_Given entries_:
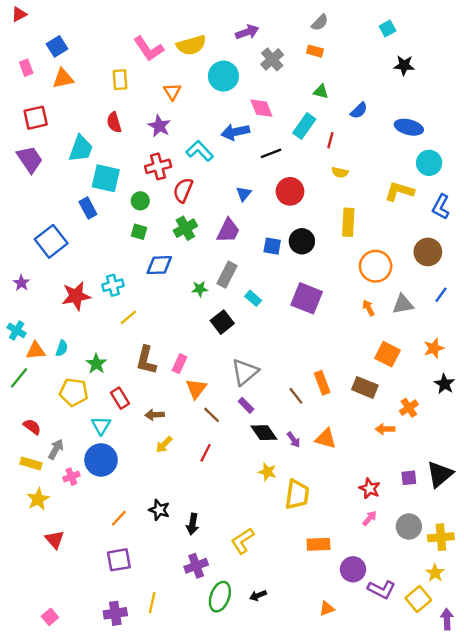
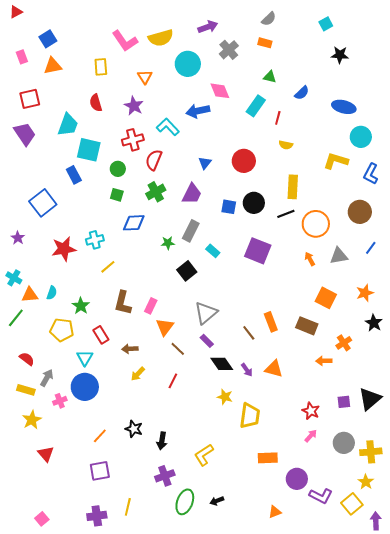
black line: (271, 153) -> (286, 214), moved

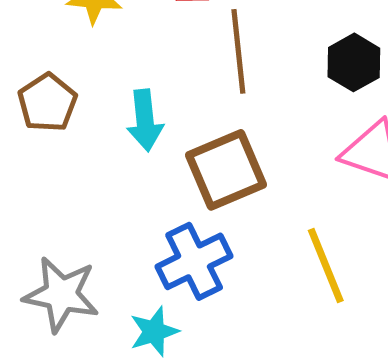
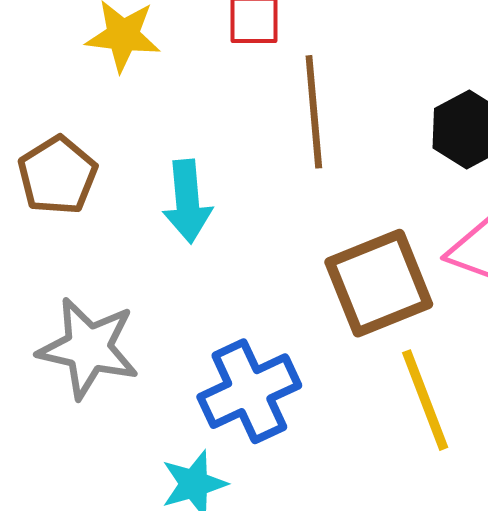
brown square: (226, 170) -> (379, 283), moved
gray star: (61, 294) -> (88, 348), moved

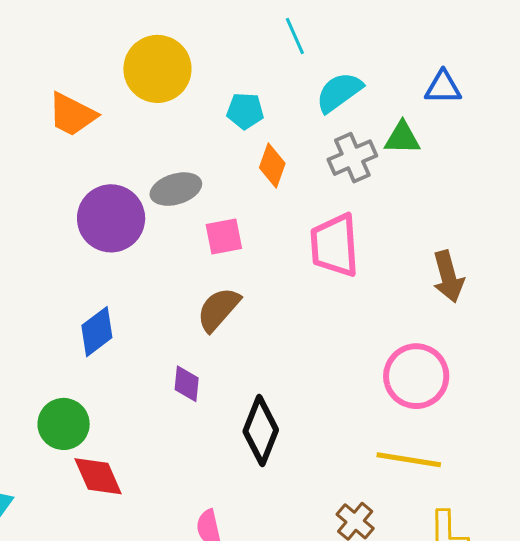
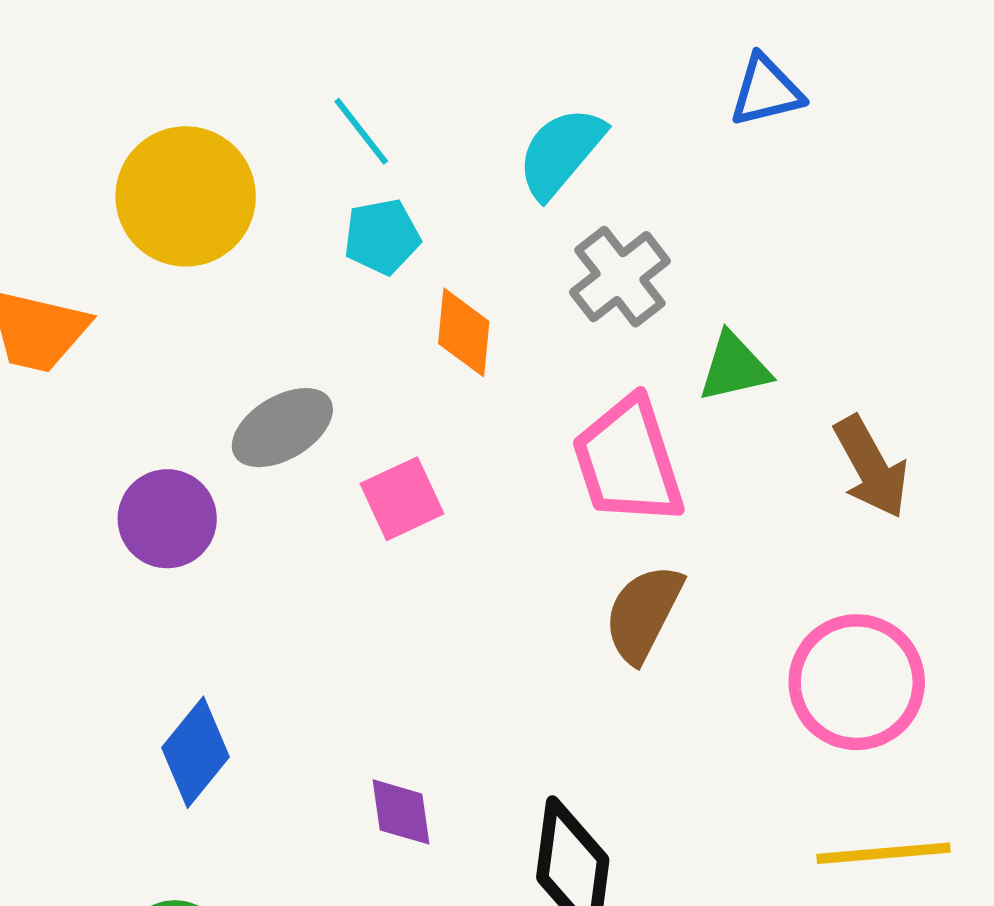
cyan line: (295, 36) -> (361, 131), moved
green triangle: (402, 138) -> (734, 367), moved
purple circle: (111, 218) -> (167, 519), size x0.7
brown semicircle: (218, 309) -> (643, 613), moved

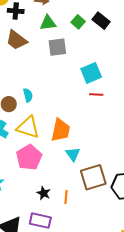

_Activity_: Which lines of the data hold the string "moved"? Return each of them.

_Output_:
black line: (271, 153) -> (286, 214), moved
brown square: (226, 170) -> (379, 283), moved
gray star: (61, 294) -> (88, 348), moved
cyan line: (295, 36) -> (361, 131), moved
green triangle: (402, 138) -> (734, 367), moved
brown semicircle: (218, 309) -> (643, 613), moved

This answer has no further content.